Your goal: Each line below must be transcribed exactly, and no picture may appear in the transcription.

--- Records for the exercise Enclosed Below ---

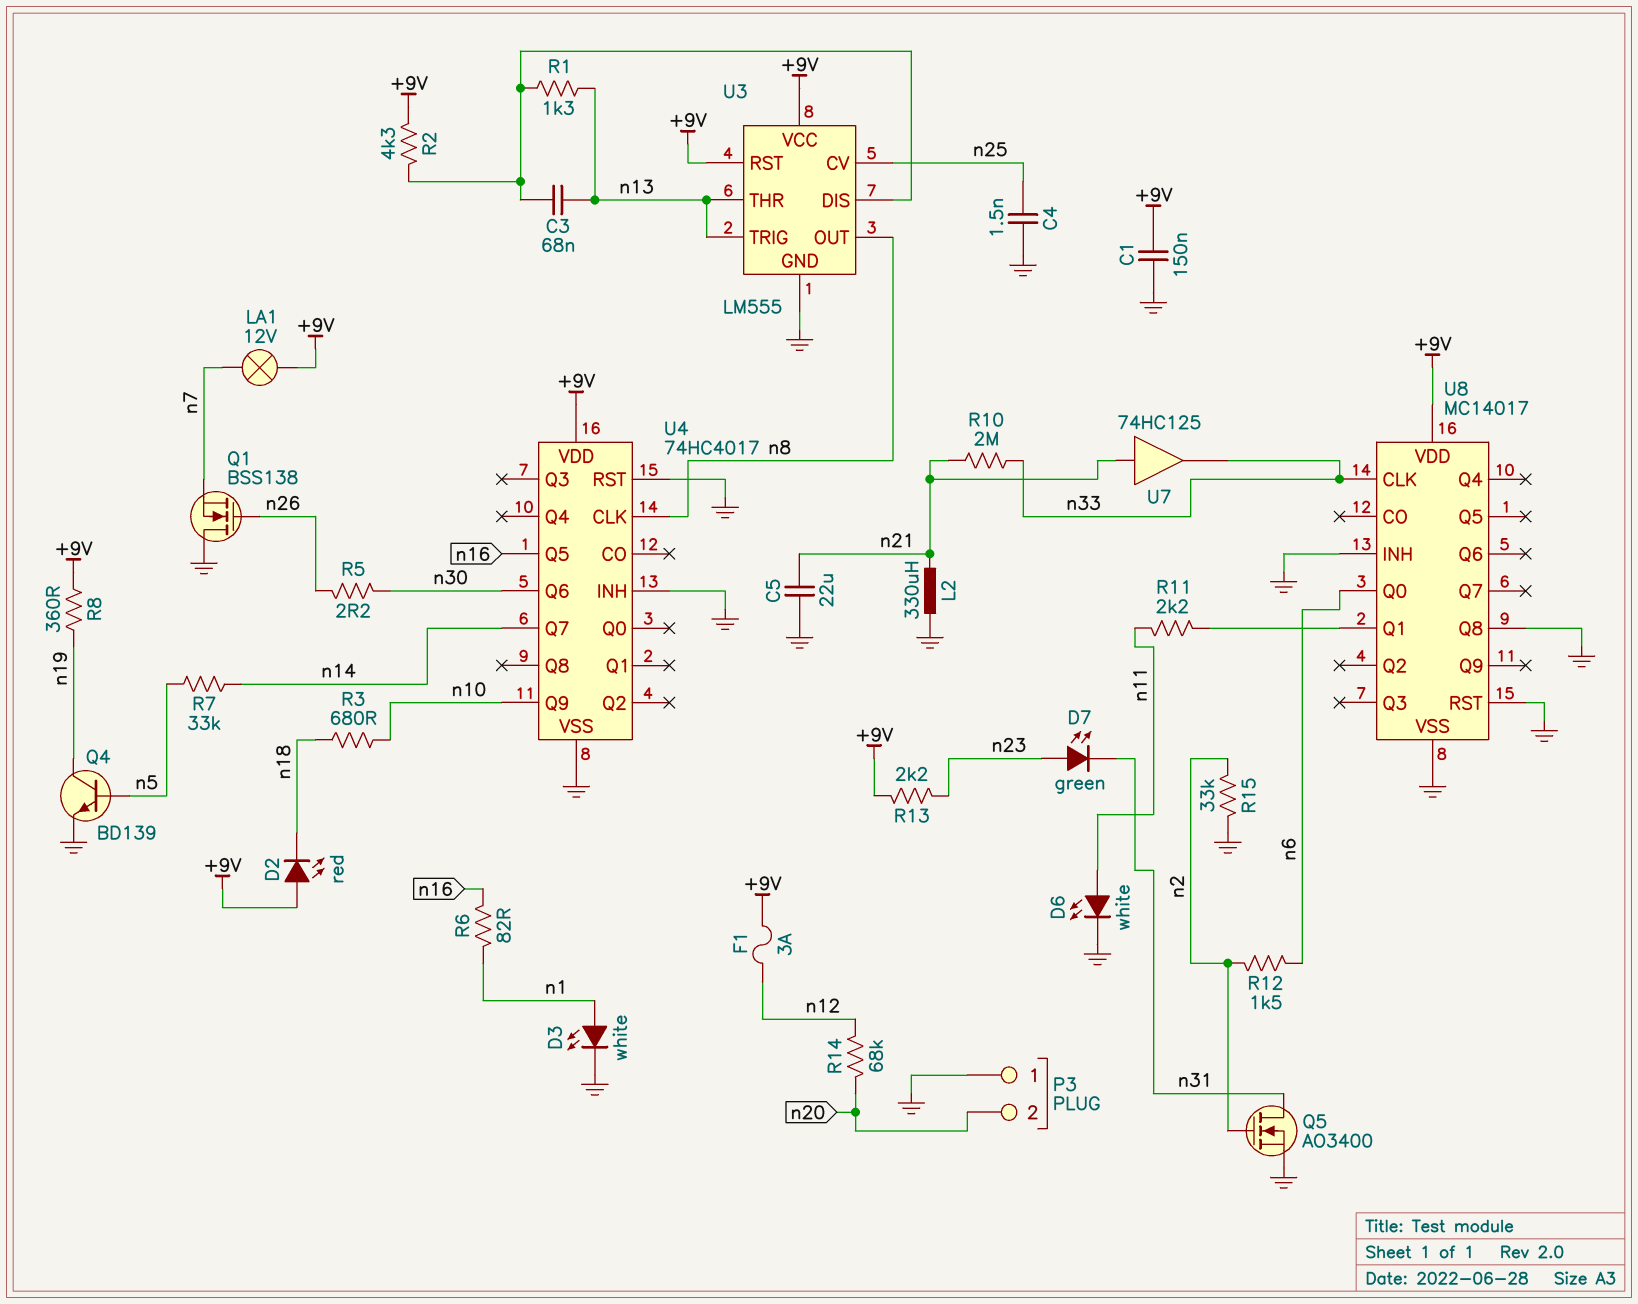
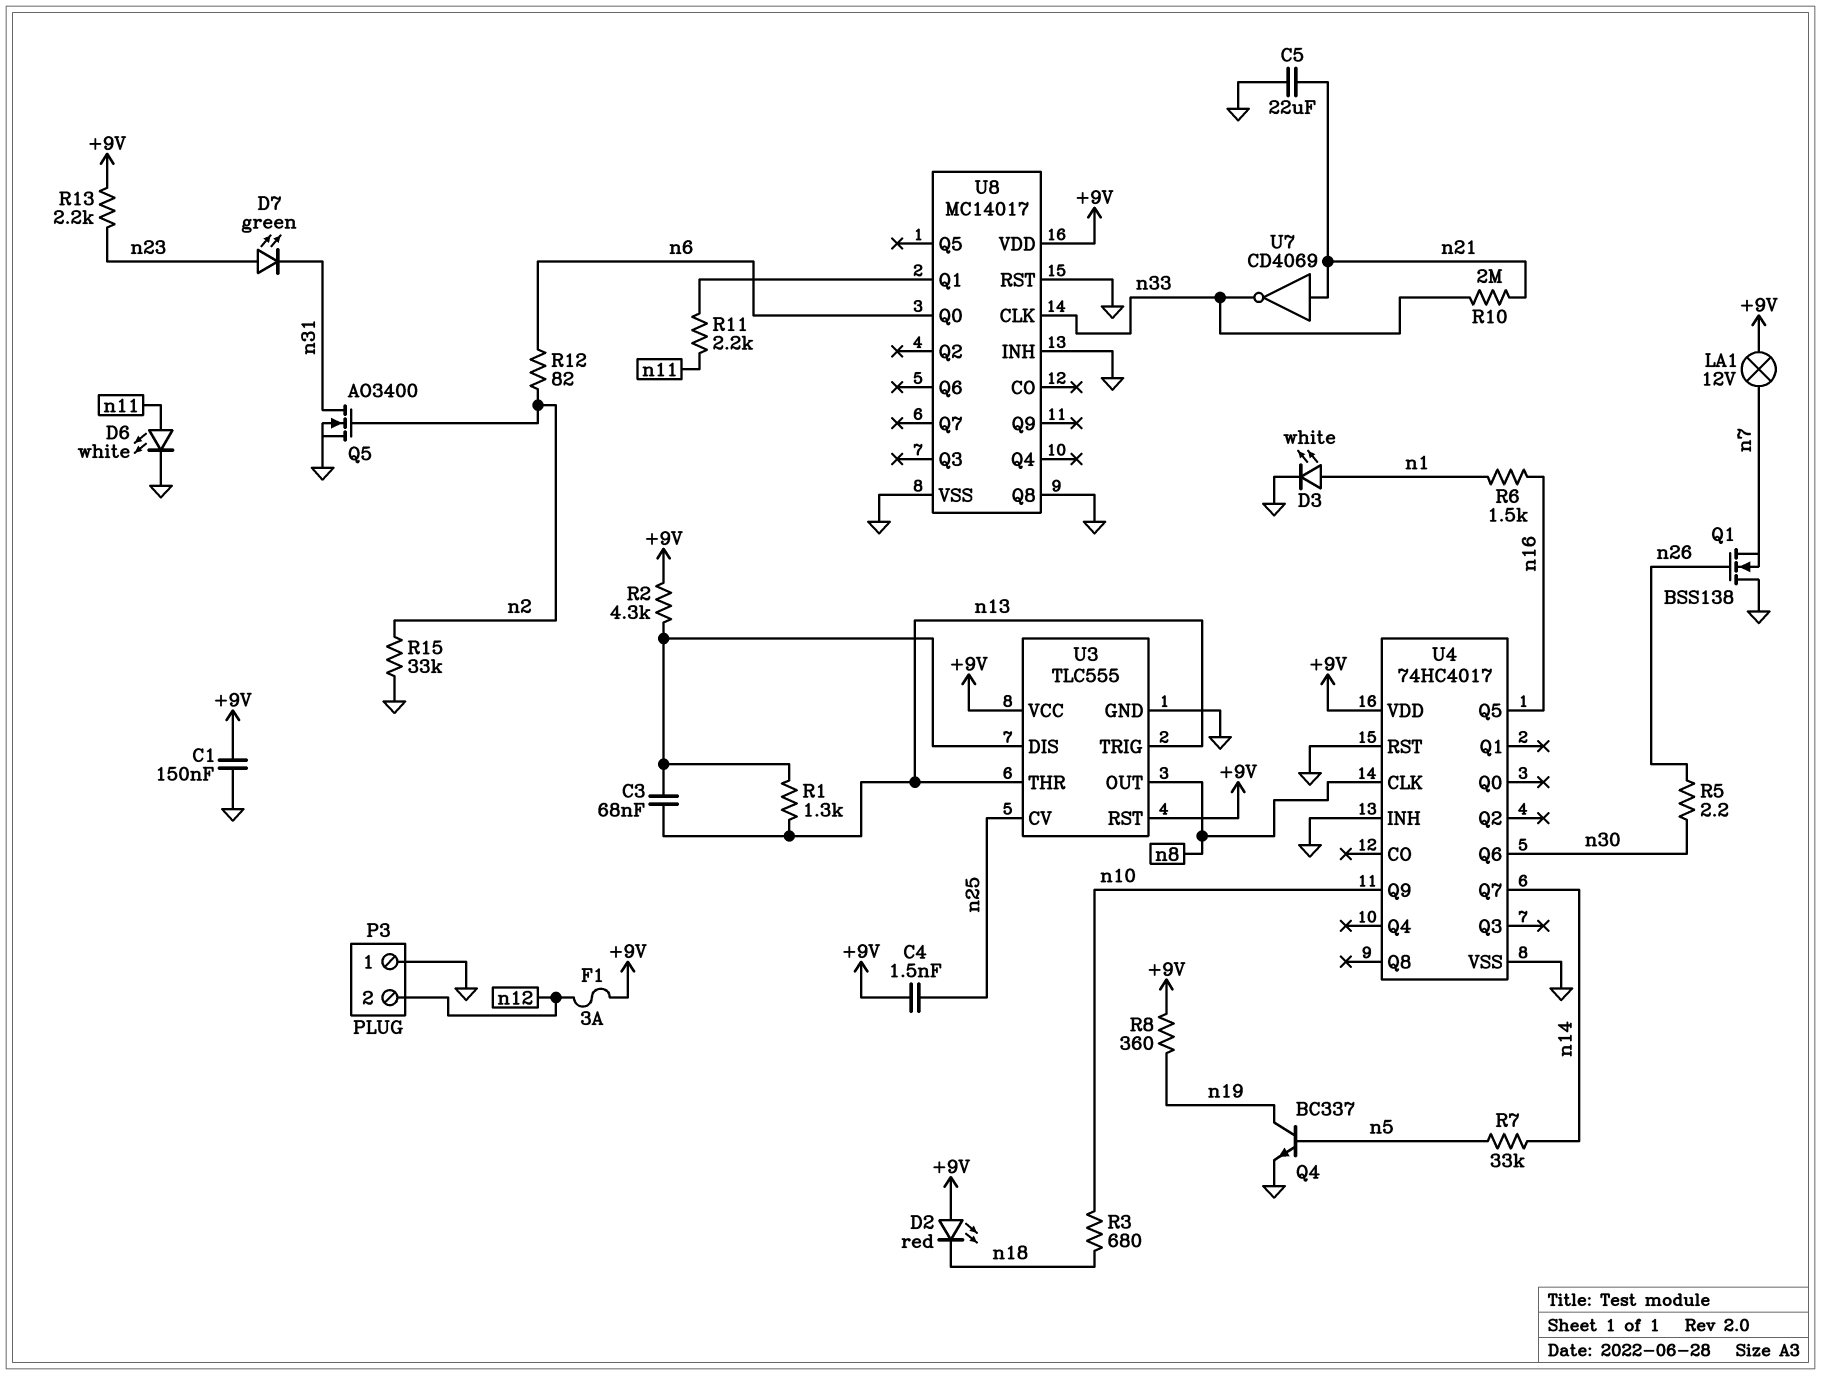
C4: 1.5nF (GND, n25) -> 1.5nF (+9V, n25)
L2: 330uH (GND, n21) -> none
P3 pin 2: n20 -> n12
Q4: NPN BD139 (B n5, C n19, E GND) -> NPN BC337 (B n5, C n19, E GND)
R6: 82 (n1, n16) -> 1.5k (n1, n16)
R12: 1.5k (n2, n6) -> 82 (n2, n6)
R14: 68k (n12, n20) -> none
U3: LM555 -> TLC555
U7: buffer 74HC125 (in n21, out n33) -> NOT CD4069 (in n21, out n33)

--- End of Enclosed Records for the exercise ---

Task solution:
C4: 1.5nF (GND, n25) -> 1.5nF (+9V, n25)
L2: 330uH (GND, n21) -> none
P3 pin 2: n20 -> n12
Q4: NPN BD139 (B n5, C n19, E GND) -> NPN BC337 (B n5, C n19, E GND)
R6: 82 (n1, n16) -> 1.5k (n1, n16)
R12: 1.5k (n2, n6) -> 82 (n2, n6)
R14: 68k (n12, n20) -> none
U3: LM555 -> TLC555
U7: buffer 74HC125 (in n21, out n33) -> NOT CD4069 (in n21, out n33)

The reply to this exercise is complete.